» Exercise directions
In the material below, write out each line word for word and omit the pictures.

» Data extract
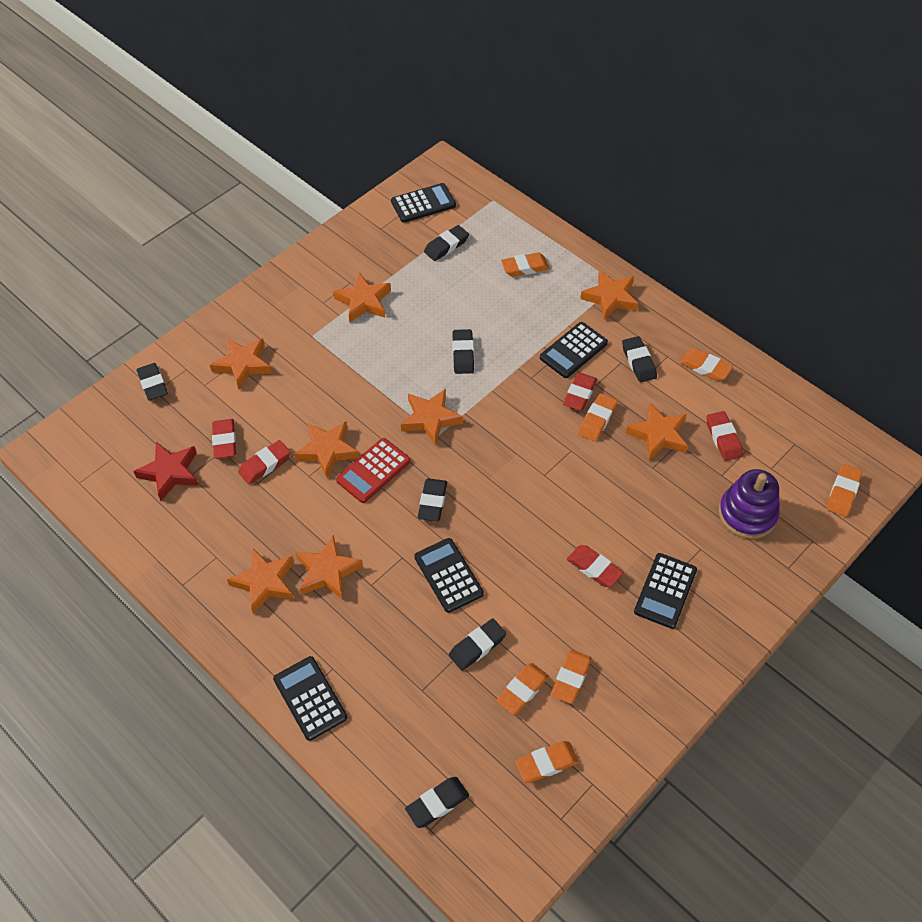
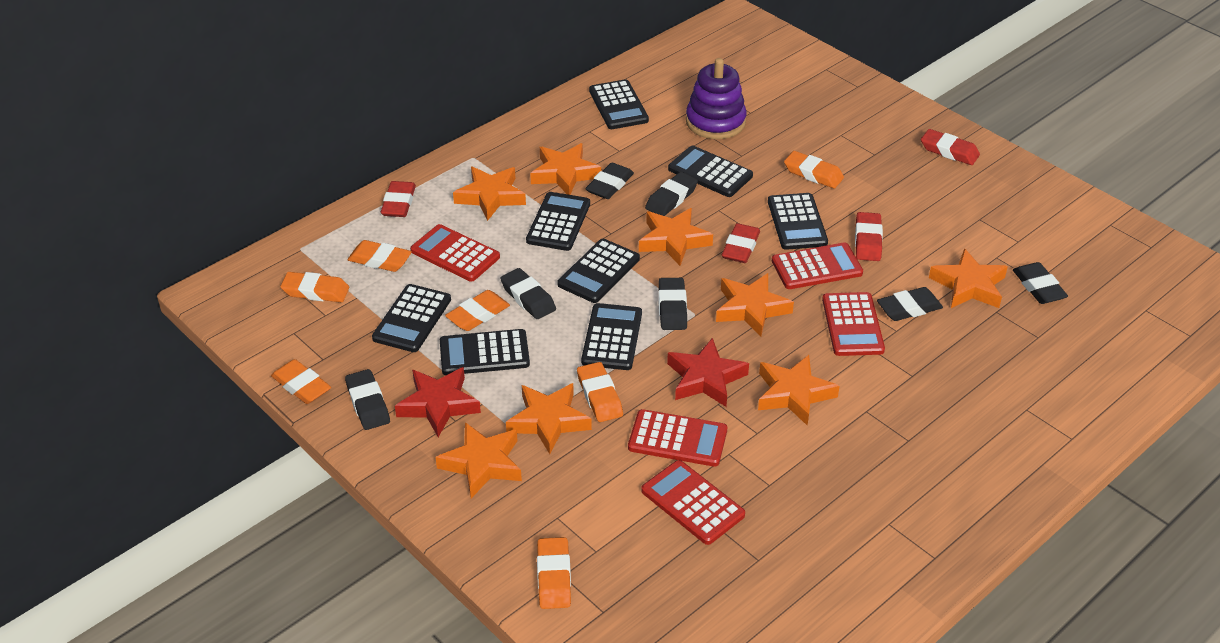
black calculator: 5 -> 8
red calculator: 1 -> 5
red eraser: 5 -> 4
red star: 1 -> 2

» Response
black calculator: 5 -> 8
red calculator: 1 -> 5
red eraser: 5 -> 4
red star: 1 -> 2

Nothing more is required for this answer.